_EXTRACTED RECORDS_
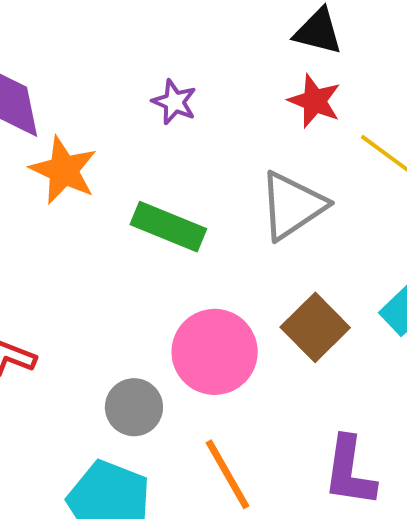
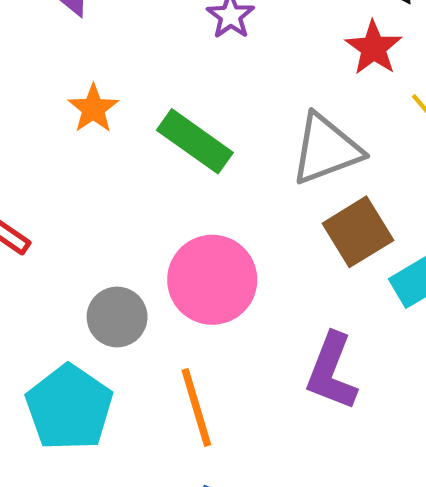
orange star: (64, 170) -> (93, 109), moved, size x0.7
brown square: (315, 327) -> (358, 232), moved
purple L-shape: (350, 471) -> (332, 372), moved

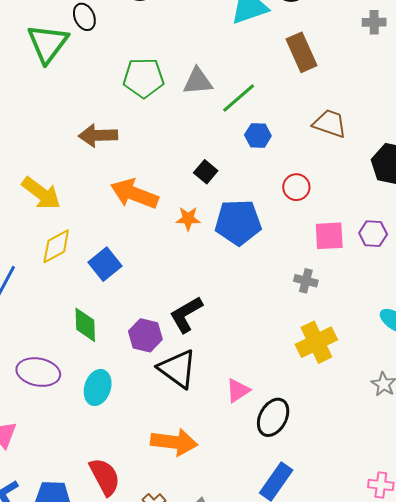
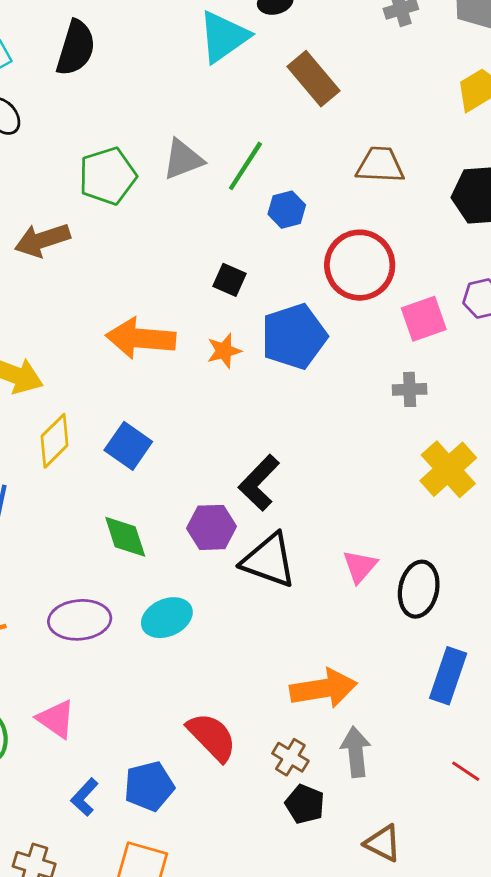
brown arrow: (98, 135) -> (42, 240), moved
red circle: (296, 187) -> (360, 265), size x1.8
cyan ellipse: (98, 387) -> (167, 618), turned 64
orange arrow: (174, 442) -> (323, 688), moved

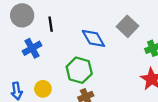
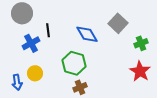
black line: (51, 24) -> (48, 30), moved
yellow circle: (43, 89) -> (35, 73), moved

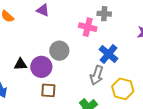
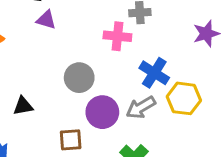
purple circle: (41, 67) -> (102, 112), moved
gray arrow: (97, 75) -> (141, 107), turned 48
yellow hexagon: (123, 89) -> (184, 98), moved

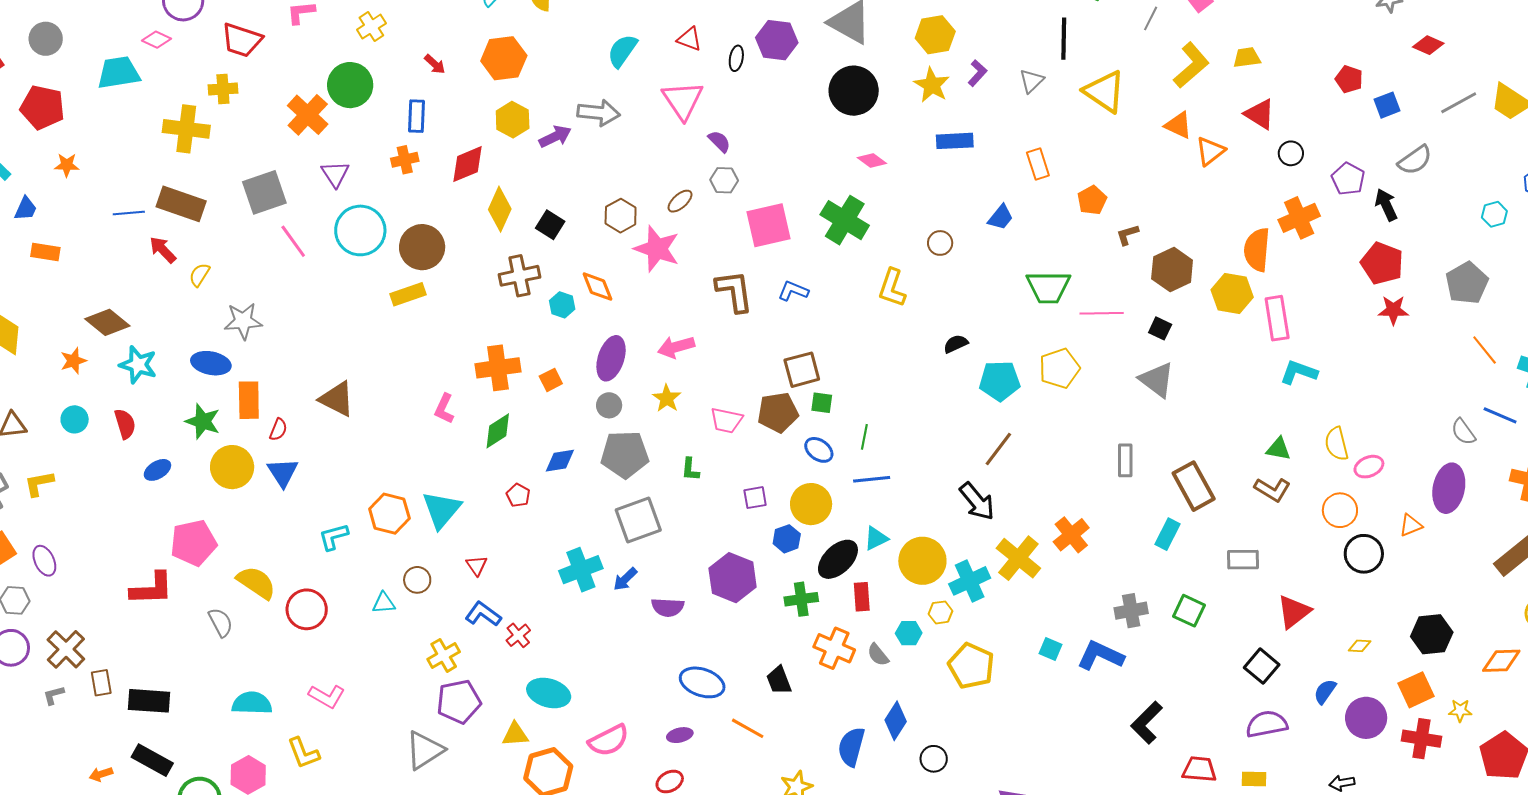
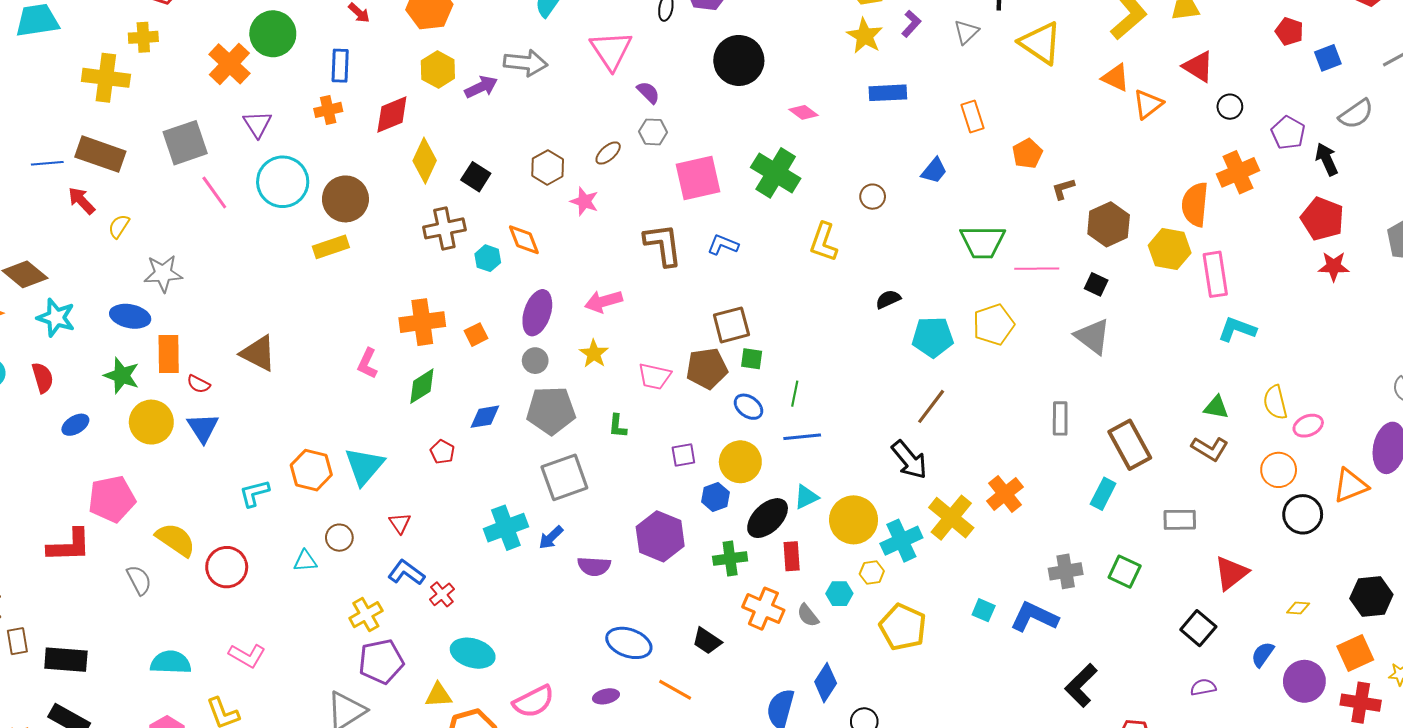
black circle: (854, 91) -> (739, 60), moved
pink star: (657, 249) -> (584, 201), size x0.6
red semicircle: (278, 430) -> (199, 384), turned 95
orange triangle: (1411, 525) -> (1350, 486), size x1.5
black trapezoid: (779, 680) -> (707, 641), turned -36
purple semicircle: (1267, 724) -> (1203, 687), size x0.6

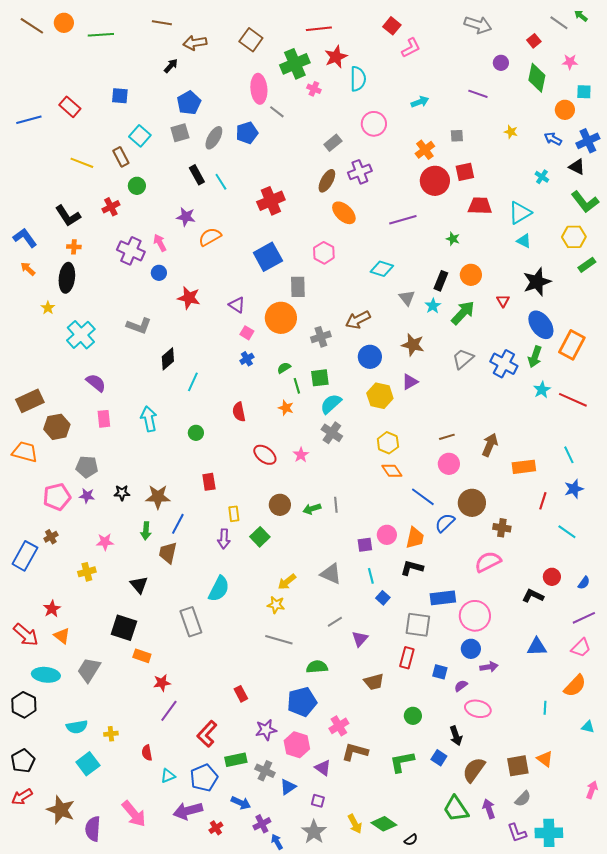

_WORK INSTRUCTIONS_
All pictures should be dropped; the lines from the one containing "red semicircle: (278, 430)" through the last line of the material are to be set down exactly.

_SOLUTION_
red semicircle: (278, 430) -> (199, 384), turned 95
orange triangle: (1411, 525) -> (1350, 486), size x1.5
black trapezoid: (779, 680) -> (707, 641), turned -36
purple semicircle: (1267, 724) -> (1203, 687), size x0.6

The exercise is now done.